=== What this task involves ===
Below is a block of records; reproduce all of them exactly and leave out any pictures.

Before-and-after change records:

-- -- --

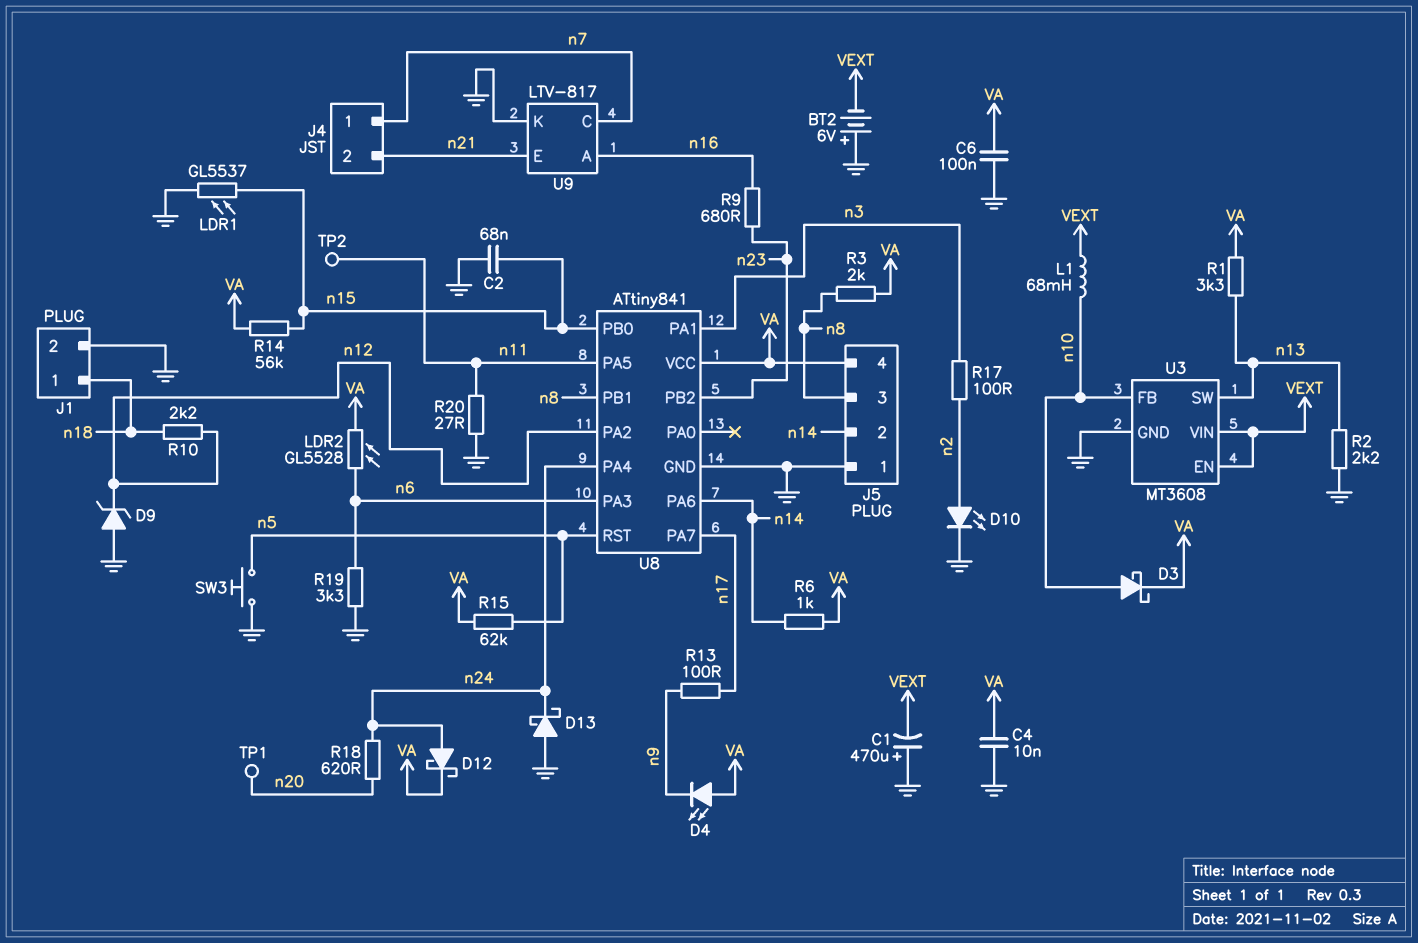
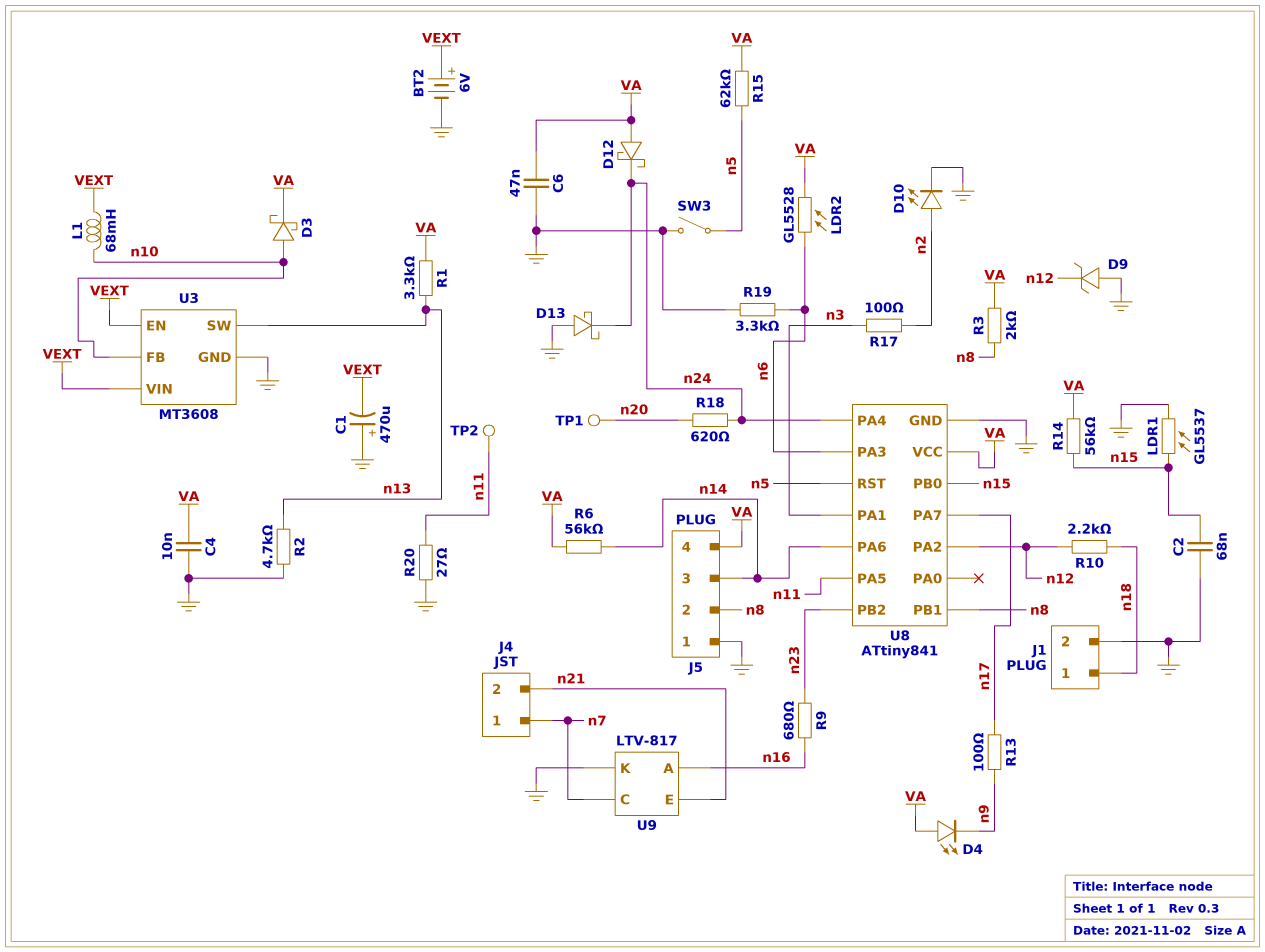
BT2: 6V (plus GND, minus VEXT) -> 6V (plus VEXT, minus GND)
C6: 100nF (GND, VA) -> 47nF (GND, VA)
D12: schottky (A n24, K VA) -> schottky (A VA, K n24)
J5 pin 2: n14 -> n8
J5 pin 3: n8 -> n14
R2: 2.2k (GND, n13) -> 4.7k (GND, n13)
R6: 1k (VA, n14) -> 56k (VA, n14)
SW3: button (GND, n5) -> switch (GND, n5)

-- -- --

=== Task output ===
BT2: 6V (plus GND, minus VEXT) -> 6V (plus VEXT, minus GND)
C6: 100nF (GND, VA) -> 47nF (GND, VA)
D12: schottky (A n24, K VA) -> schottky (A VA, K n24)
J5 pin 2: n14 -> n8
J5 pin 3: n8 -> n14
R2: 2.2k (GND, n13) -> 4.7k (GND, n13)
R6: 1k (VA, n14) -> 56k (VA, n14)
SW3: button (GND, n5) -> switch (GND, n5)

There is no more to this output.